(Exercise goal)
From the entries below, give the number of lines where the word "goblet" occurs, and nothing else.

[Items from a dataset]
+---+

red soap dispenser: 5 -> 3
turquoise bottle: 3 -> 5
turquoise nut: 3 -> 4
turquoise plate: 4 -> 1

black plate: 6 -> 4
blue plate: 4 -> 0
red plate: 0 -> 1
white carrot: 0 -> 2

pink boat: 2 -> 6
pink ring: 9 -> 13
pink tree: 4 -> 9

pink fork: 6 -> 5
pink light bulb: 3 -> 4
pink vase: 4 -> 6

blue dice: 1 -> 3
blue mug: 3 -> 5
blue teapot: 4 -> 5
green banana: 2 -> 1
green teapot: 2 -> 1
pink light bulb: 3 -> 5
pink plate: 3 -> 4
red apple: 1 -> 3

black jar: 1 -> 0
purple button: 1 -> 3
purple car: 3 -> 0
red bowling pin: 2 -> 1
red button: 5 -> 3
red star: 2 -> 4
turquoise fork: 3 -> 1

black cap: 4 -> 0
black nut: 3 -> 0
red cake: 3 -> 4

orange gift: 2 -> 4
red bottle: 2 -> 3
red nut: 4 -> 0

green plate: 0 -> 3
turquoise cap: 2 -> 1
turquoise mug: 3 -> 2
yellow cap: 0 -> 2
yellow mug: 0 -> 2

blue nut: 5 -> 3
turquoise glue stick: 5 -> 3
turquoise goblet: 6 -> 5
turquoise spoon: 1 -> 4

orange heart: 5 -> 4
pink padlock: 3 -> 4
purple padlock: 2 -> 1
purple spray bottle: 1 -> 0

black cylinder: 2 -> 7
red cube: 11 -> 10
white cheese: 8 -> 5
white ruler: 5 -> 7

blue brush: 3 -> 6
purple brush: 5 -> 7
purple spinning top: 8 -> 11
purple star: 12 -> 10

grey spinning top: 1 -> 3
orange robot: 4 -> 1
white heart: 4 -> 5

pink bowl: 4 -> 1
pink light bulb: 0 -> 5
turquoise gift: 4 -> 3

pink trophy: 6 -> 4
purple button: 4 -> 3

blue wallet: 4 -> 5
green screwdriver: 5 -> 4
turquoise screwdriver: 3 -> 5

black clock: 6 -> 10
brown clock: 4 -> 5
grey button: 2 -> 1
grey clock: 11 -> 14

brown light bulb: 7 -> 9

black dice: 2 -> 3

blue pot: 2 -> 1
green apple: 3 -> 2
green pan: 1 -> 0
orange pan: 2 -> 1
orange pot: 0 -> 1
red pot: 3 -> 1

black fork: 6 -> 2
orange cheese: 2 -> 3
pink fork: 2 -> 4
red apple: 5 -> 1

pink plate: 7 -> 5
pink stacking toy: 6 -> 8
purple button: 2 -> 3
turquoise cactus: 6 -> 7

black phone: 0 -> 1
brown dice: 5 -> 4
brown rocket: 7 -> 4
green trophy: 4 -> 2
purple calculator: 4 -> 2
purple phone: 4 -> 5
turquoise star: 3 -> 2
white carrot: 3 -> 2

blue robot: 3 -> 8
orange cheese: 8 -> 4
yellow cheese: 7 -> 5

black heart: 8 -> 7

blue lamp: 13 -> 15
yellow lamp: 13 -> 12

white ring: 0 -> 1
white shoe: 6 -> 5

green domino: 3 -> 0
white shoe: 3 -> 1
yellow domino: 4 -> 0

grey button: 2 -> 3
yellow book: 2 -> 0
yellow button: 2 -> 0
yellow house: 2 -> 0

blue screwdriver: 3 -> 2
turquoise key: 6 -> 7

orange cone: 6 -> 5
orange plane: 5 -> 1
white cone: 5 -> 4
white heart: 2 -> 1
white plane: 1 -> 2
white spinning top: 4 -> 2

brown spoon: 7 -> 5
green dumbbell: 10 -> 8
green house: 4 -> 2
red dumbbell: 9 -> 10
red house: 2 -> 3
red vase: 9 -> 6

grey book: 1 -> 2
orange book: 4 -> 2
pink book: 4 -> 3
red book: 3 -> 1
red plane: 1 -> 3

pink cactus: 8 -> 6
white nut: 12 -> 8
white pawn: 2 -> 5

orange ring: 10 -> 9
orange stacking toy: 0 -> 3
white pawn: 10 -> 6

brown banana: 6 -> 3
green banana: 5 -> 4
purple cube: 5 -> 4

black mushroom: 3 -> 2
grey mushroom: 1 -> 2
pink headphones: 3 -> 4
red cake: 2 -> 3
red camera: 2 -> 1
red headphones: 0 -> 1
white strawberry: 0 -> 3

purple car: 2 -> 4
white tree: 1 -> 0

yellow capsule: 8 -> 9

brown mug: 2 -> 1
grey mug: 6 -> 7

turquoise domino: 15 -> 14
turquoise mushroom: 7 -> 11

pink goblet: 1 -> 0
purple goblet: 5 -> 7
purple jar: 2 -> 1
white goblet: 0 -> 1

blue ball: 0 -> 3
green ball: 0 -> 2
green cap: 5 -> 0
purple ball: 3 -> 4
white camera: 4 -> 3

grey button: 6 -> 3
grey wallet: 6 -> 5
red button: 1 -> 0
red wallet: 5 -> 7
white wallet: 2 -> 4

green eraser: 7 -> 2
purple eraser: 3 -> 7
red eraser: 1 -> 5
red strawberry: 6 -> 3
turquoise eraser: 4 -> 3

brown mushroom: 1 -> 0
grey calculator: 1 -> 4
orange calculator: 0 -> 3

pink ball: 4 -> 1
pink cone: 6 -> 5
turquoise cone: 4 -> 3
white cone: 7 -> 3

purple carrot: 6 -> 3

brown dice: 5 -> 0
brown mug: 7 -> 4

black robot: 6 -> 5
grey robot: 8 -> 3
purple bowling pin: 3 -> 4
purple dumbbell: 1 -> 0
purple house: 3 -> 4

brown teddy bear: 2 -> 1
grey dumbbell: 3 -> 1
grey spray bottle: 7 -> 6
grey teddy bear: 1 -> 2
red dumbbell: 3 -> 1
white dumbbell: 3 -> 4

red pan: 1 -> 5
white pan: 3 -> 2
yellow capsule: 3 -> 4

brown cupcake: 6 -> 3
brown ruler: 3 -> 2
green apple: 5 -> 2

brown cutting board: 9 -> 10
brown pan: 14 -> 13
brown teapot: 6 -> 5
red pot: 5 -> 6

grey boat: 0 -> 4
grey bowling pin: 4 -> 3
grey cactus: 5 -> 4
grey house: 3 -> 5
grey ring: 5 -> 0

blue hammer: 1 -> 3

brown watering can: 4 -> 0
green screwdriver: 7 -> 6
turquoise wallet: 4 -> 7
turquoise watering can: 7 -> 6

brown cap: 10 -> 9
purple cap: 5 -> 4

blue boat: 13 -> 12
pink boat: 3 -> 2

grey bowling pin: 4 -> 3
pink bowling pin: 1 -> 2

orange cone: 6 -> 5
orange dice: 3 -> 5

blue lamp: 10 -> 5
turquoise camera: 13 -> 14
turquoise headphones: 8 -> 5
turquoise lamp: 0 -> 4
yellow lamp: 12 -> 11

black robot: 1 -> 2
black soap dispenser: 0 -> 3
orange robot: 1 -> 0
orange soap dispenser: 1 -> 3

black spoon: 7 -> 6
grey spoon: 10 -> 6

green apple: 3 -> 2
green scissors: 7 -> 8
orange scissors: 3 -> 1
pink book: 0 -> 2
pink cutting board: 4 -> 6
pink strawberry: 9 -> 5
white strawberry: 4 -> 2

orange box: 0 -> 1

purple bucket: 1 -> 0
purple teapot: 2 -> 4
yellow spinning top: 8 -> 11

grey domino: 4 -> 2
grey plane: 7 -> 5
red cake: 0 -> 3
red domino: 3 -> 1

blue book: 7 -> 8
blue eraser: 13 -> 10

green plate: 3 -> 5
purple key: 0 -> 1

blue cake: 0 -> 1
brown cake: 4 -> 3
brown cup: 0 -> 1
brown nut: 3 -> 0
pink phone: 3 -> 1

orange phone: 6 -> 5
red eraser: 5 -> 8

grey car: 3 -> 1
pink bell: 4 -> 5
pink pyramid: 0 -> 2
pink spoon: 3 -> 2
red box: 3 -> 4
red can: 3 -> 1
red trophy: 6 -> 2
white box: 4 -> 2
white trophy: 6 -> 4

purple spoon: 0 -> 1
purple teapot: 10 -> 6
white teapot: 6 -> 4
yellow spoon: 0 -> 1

+---+

(Answer space)
4